START Input material

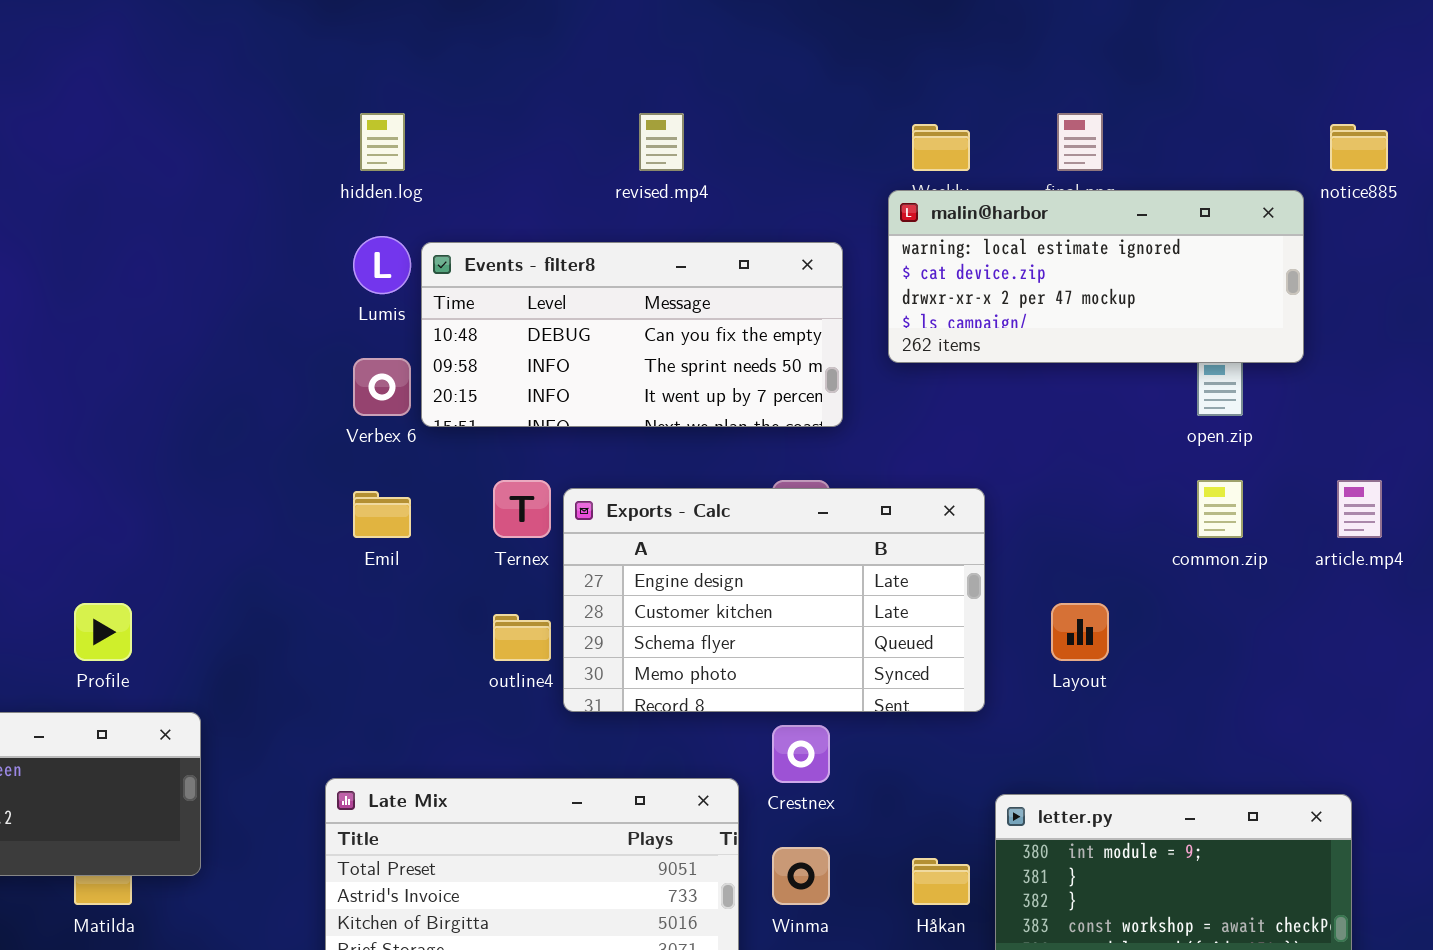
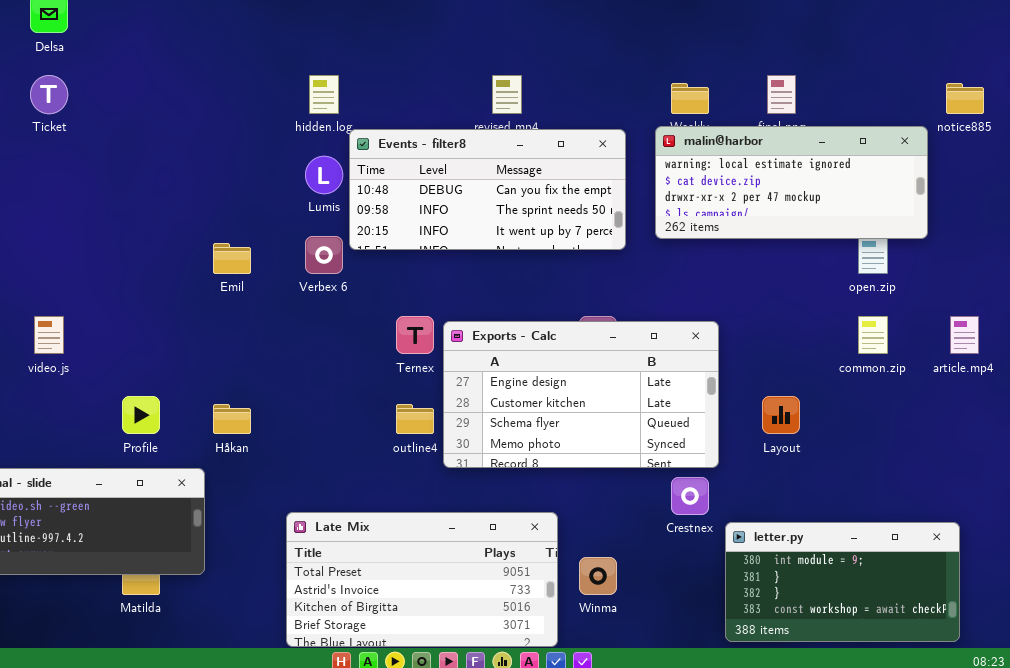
Events - filter8: [421,242,843,427] -> [349,129,626,250], moved
Emil: [353,491,411,538] -> [213,243,251,274], moved
Crestnex: [772,725,830,783] -> [671,477,709,515], moved
Håkan: [912,858,970,905] -> [213,404,251,434], moved

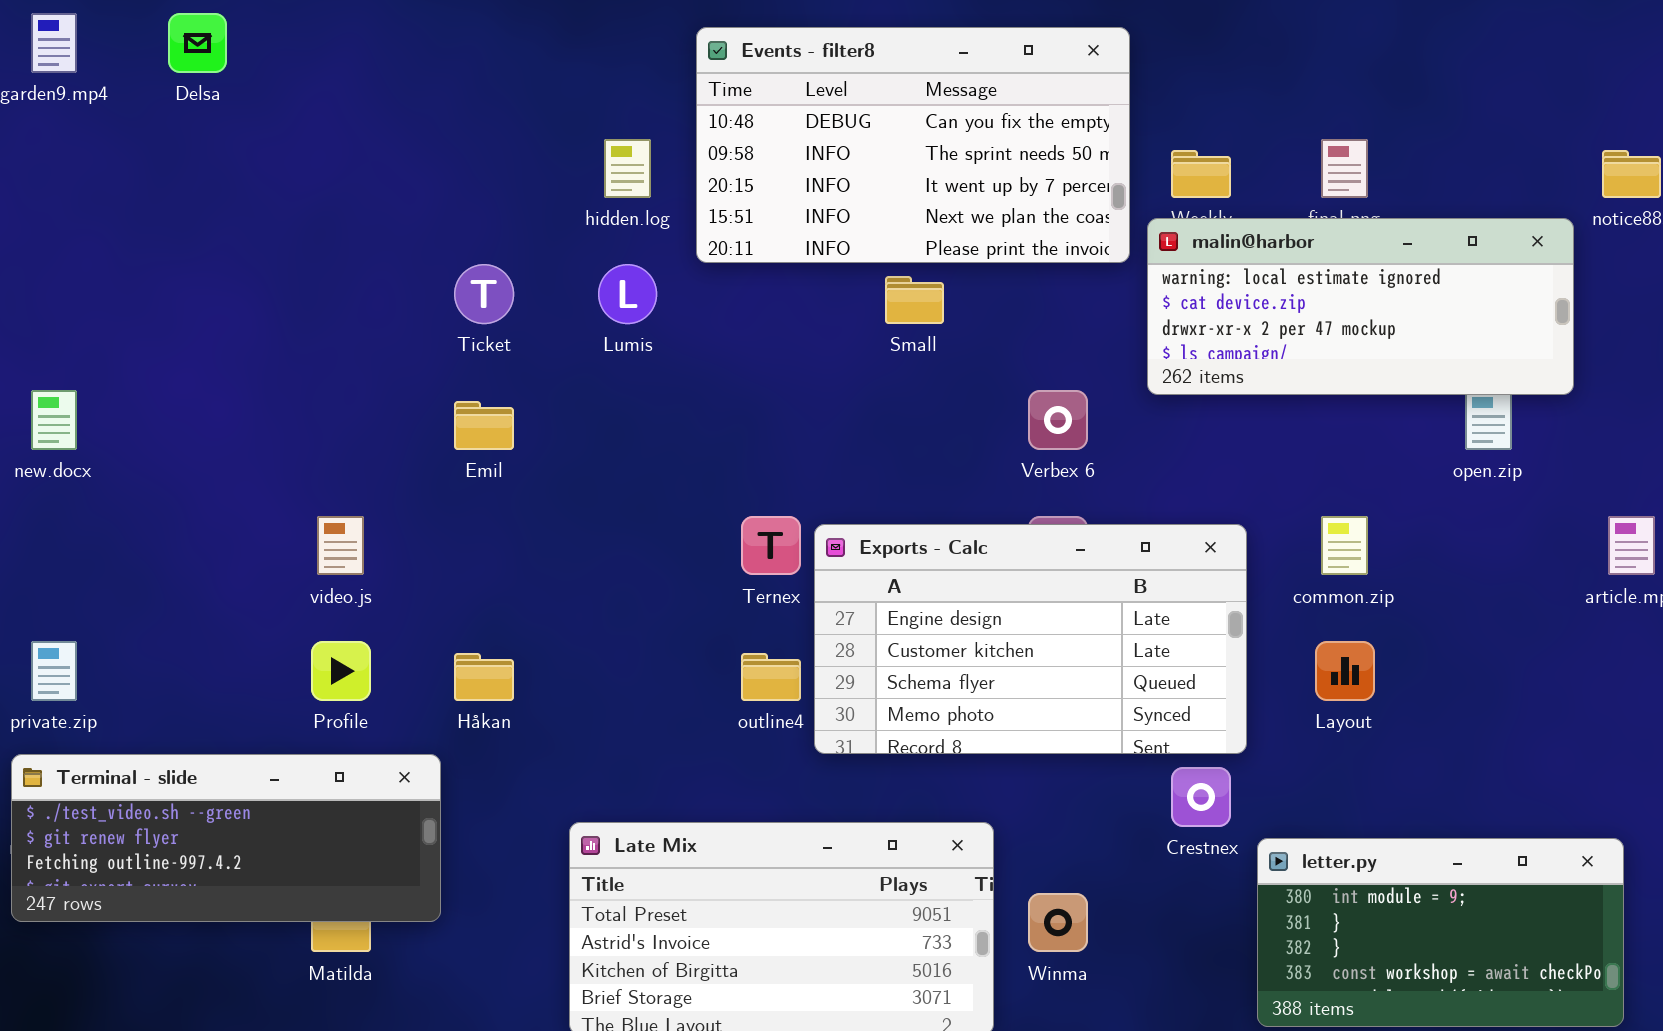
Ticket: [30,75,68,114] -> [454,264,514,324], moved
Events - filter8: [349,129,626,250] -> [696,27,1130,263], moved, resized
Verbex 6: [305,236,343,274] -> [1028,390,1088,450], moved
video.js: [34,316,64,354] -> [317,516,364,575], moved
common.zip: [858,316,888,354] -> [1321,516,1368,575], moved

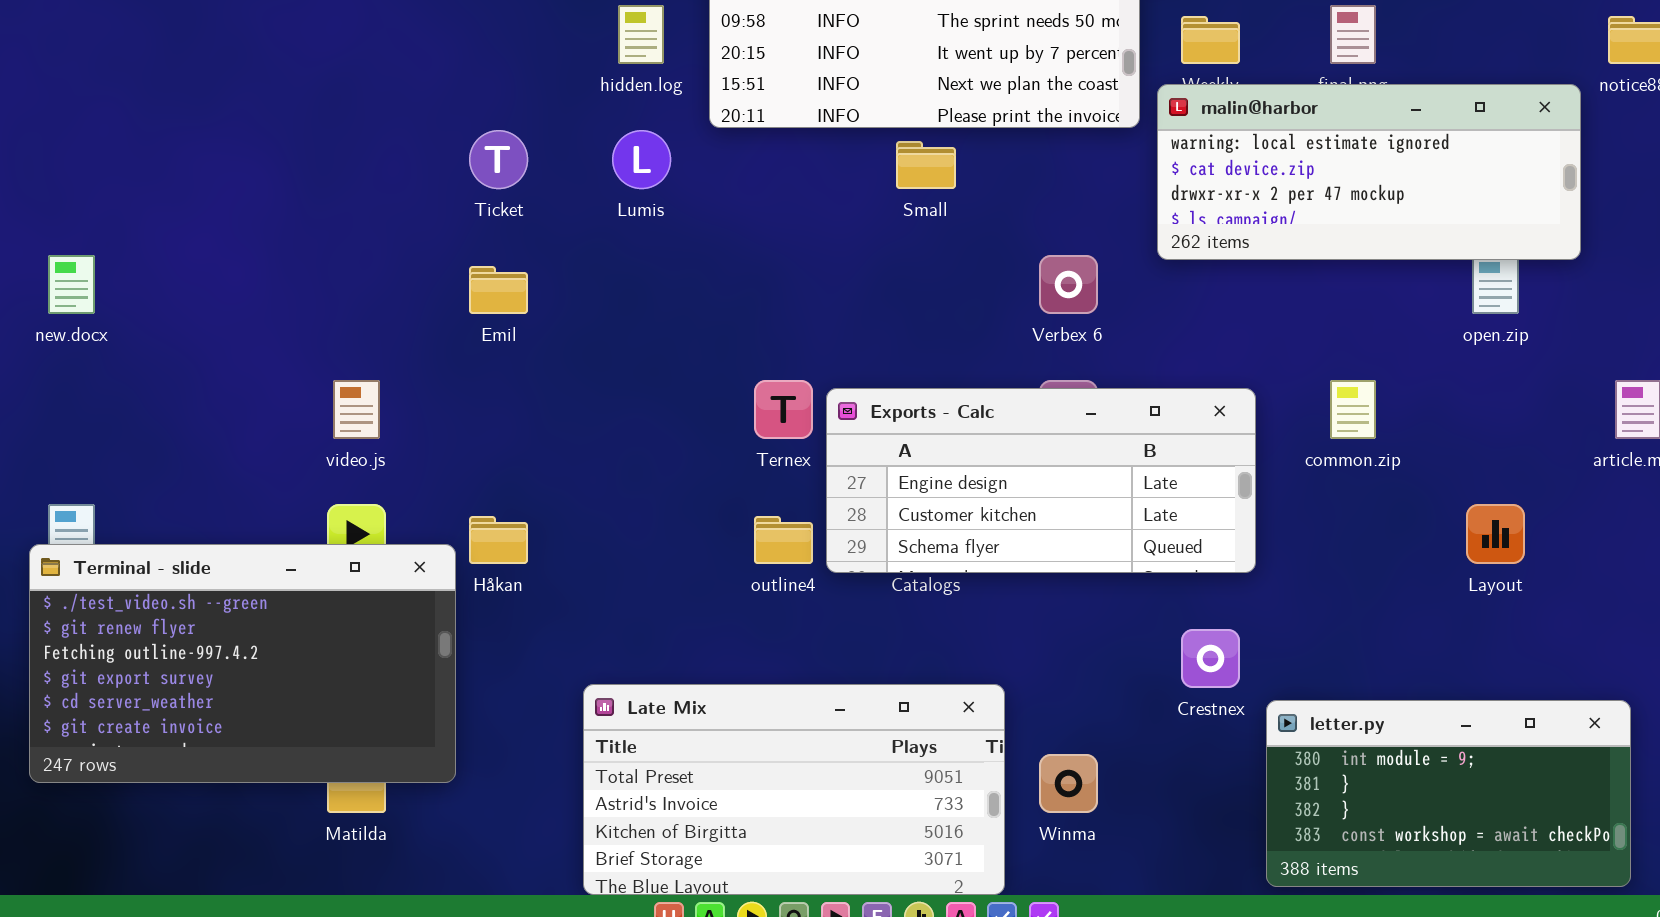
Exports - Calc: [814,524,1247,754] -> [826,388,1256,573], resized
Layout: [1315,641,1375,701] -> [1466,504,1525,564], moved
Terminal - slide: [11,754,441,922] -> [29,544,456,783], resized

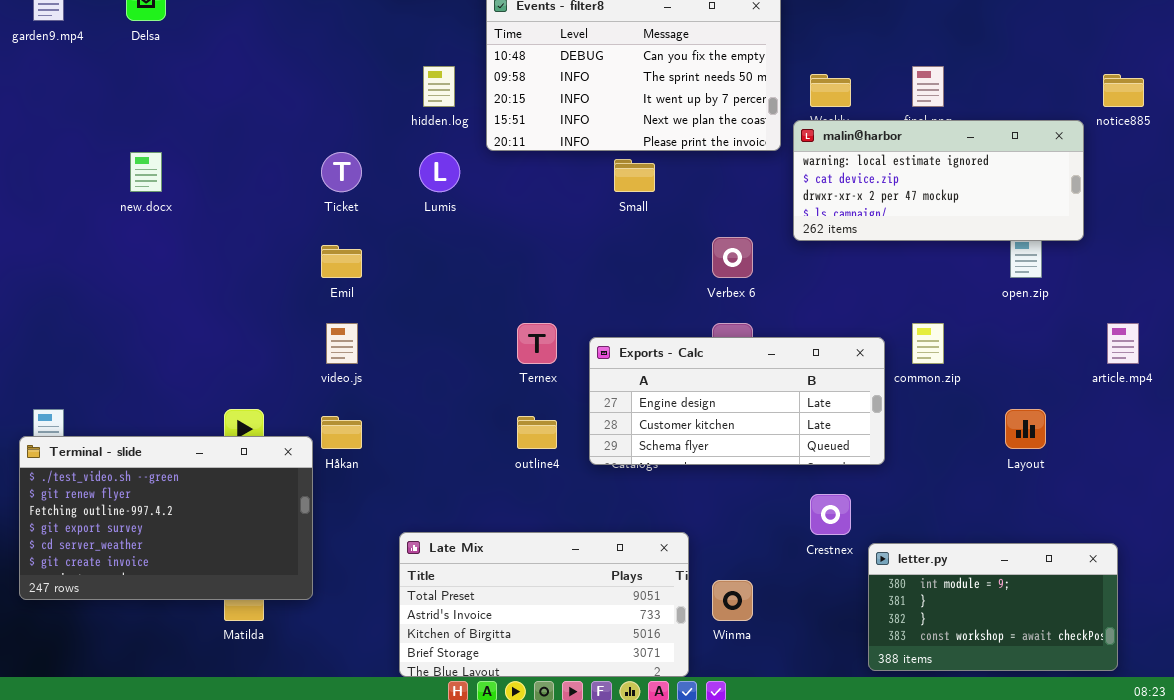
new.docx: [48,255,95,314] -> [130,152,162,192], moved
video.js: [333,380,380,439] -> [326,323,358,364], moved
Exports - Calc: [826,388,1256,573] -> [589,337,885,465], moved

END Input material

▸ Problem details
With the pictures removed, print only the lines starting at the line that has "Håkan: [912,858,970,905] ->" and ending at the line that has "common.zip: [858,316,888,354] ->", both ends included, exactly as they stand above.

▸ Exercise answer
Håkan: [912,858,970,905] -> [213,404,251,434], moved

Ticket: [30,75,68,114] -> [454,264,514,324], moved
Events - filter8: [349,129,626,250] -> [696,27,1130,263], moved, resized
Verbex 6: [305,236,343,274] -> [1028,390,1088,450], moved
video.js: [34,316,64,354] -> [317,516,364,575], moved
common.zip: [858,316,888,354] -> [1321,516,1368,575], moved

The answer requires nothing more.